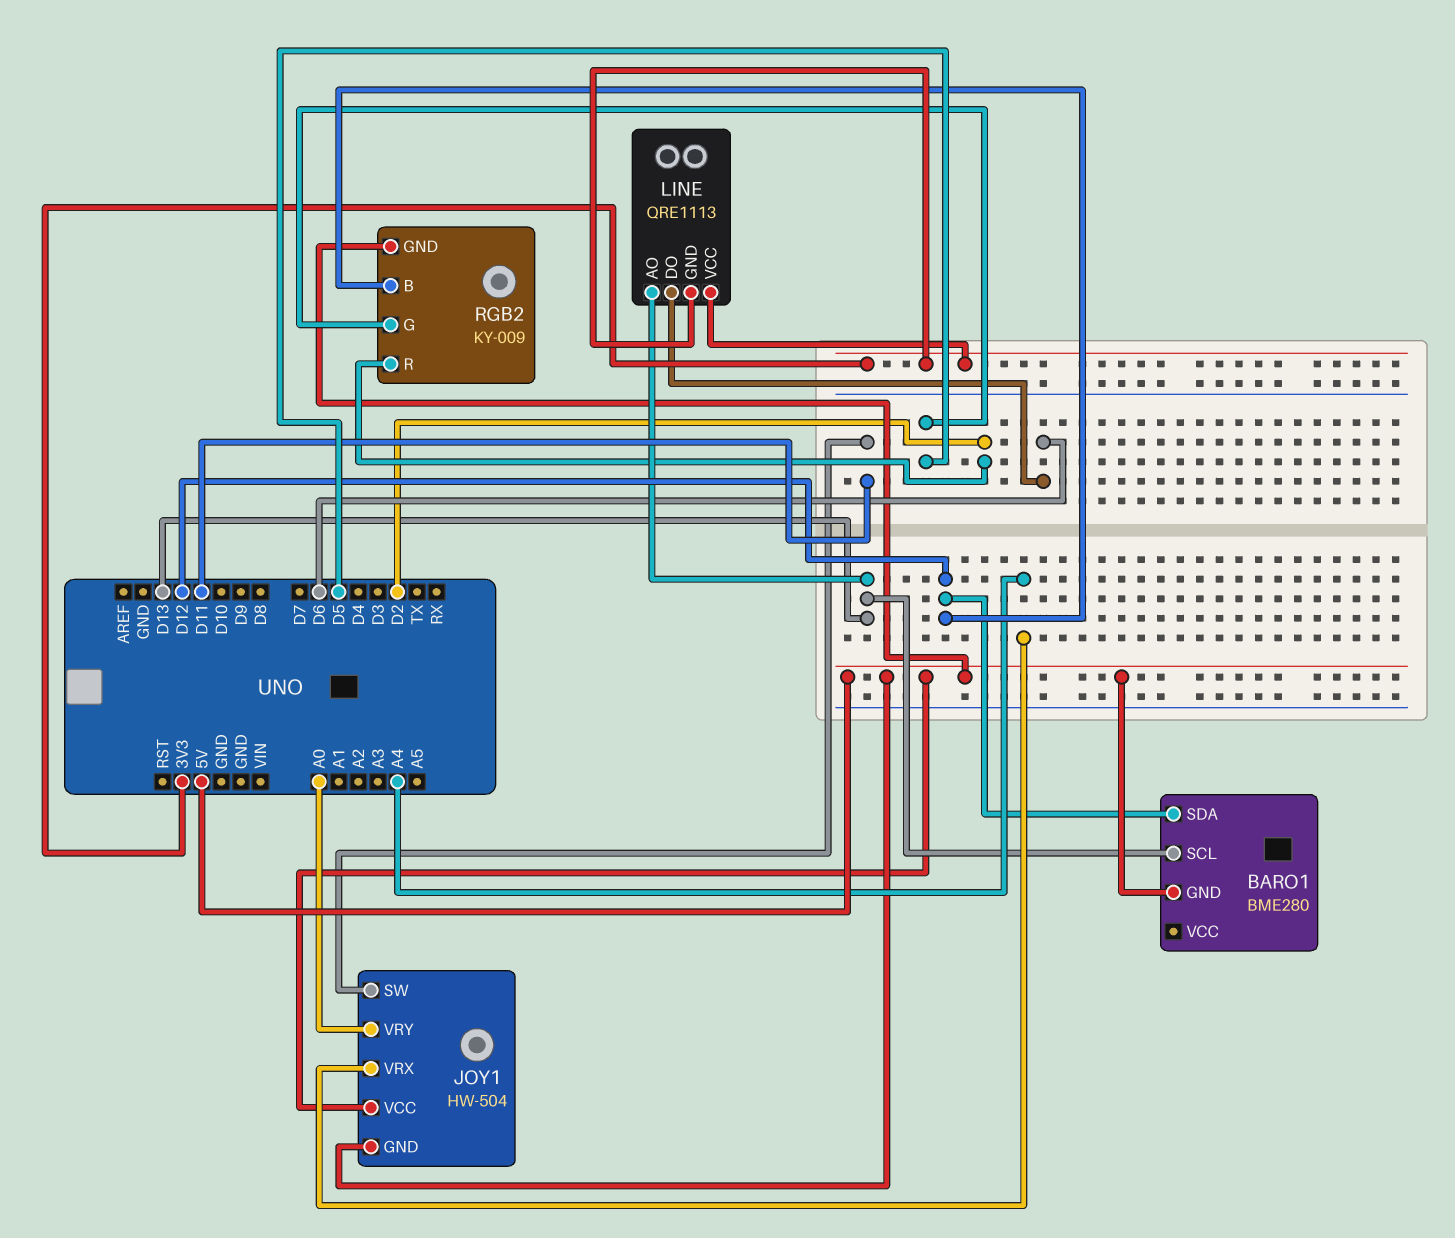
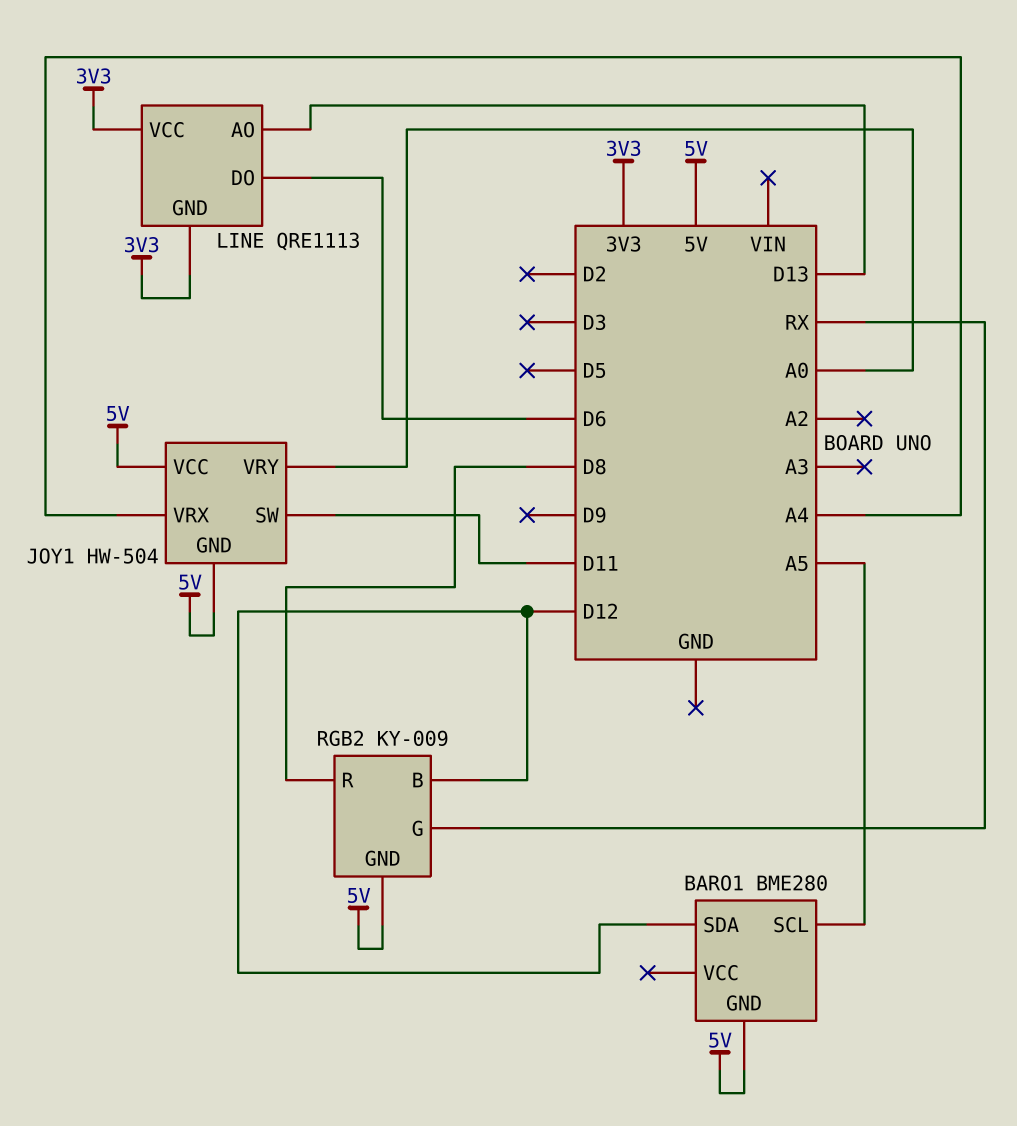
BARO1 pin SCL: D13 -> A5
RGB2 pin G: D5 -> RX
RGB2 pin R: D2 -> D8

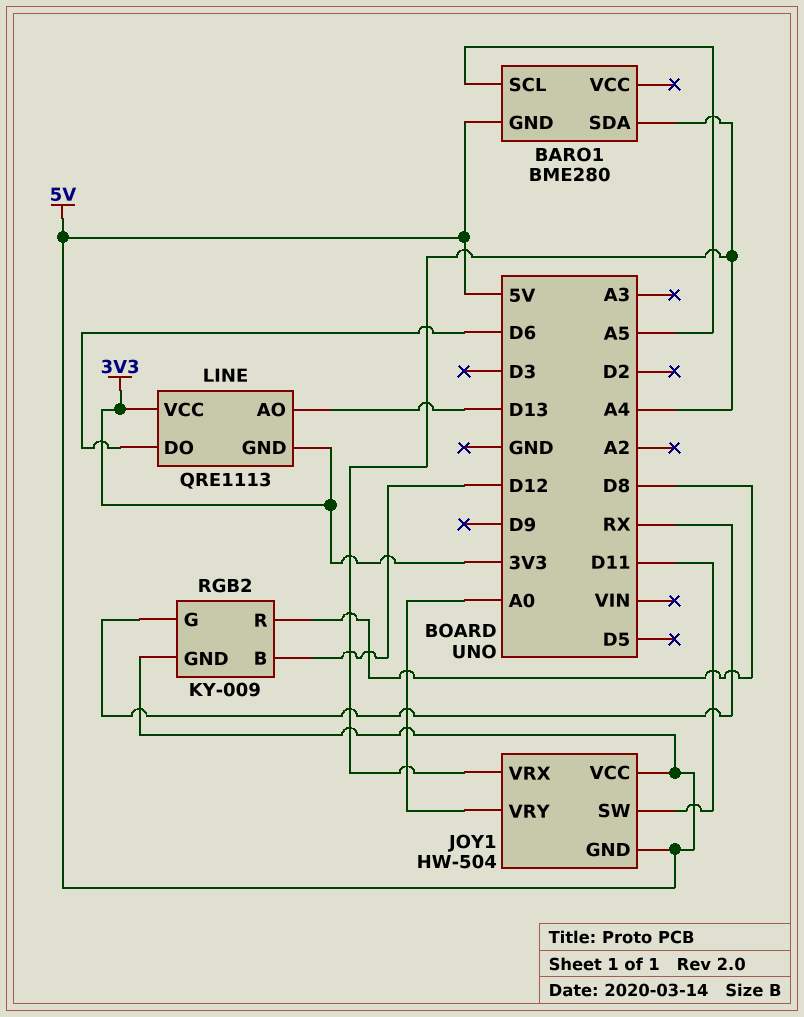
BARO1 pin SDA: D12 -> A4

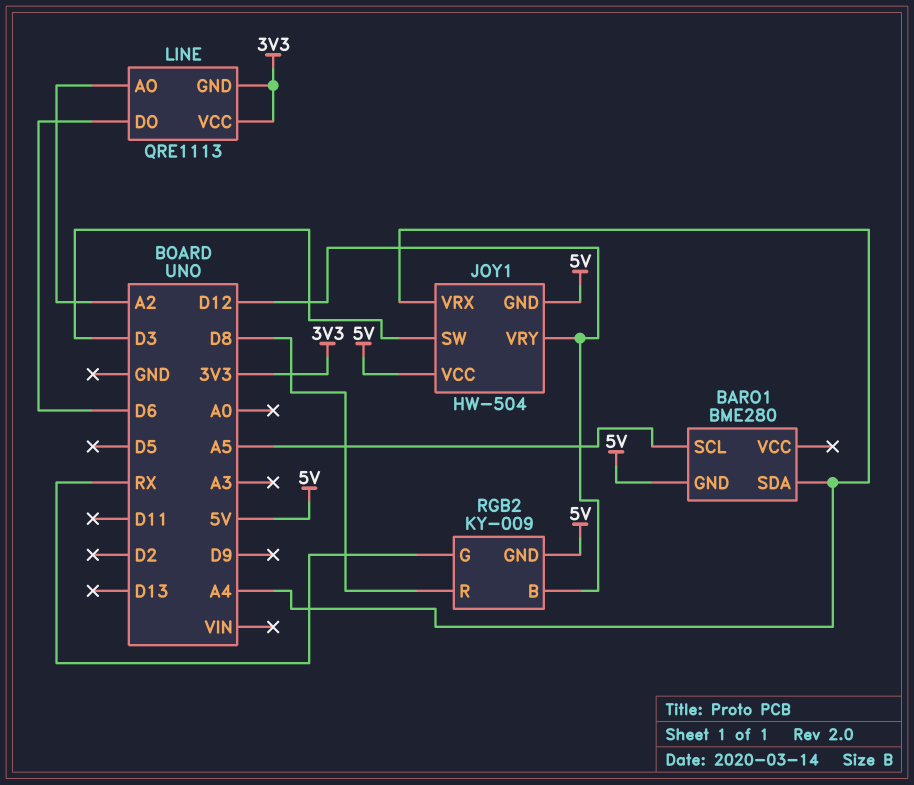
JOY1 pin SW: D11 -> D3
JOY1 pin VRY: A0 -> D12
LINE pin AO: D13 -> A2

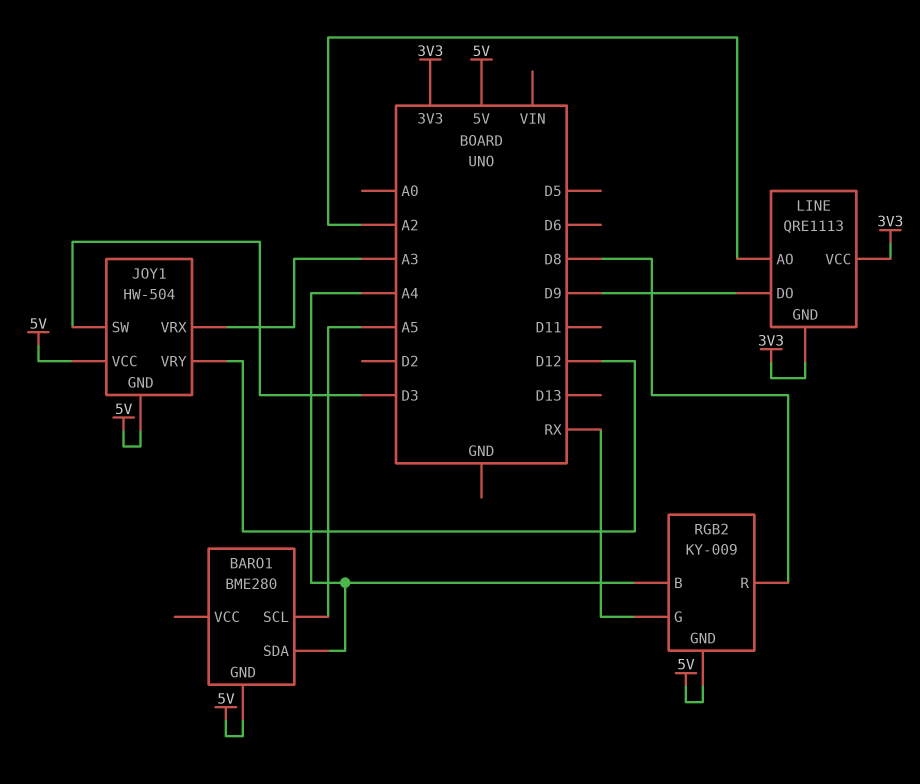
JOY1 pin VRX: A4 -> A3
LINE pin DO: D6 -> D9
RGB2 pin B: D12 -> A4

## What is needed:
This task calls for an exact copy of the data above, without pictures.

## Result of the exercise:
BARO1 pin SCL: D13 -> A5
RGB2 pin G: D5 -> RX
RGB2 pin R: D2 -> D8

BARO1 pin SDA: D12 -> A4

JOY1 pin SW: D11 -> D3
JOY1 pin VRY: A0 -> D12
LINE pin AO: D13 -> A2

JOY1 pin VRX: A4 -> A3
LINE pin DO: D6 -> D9
RGB2 pin B: D12 -> A4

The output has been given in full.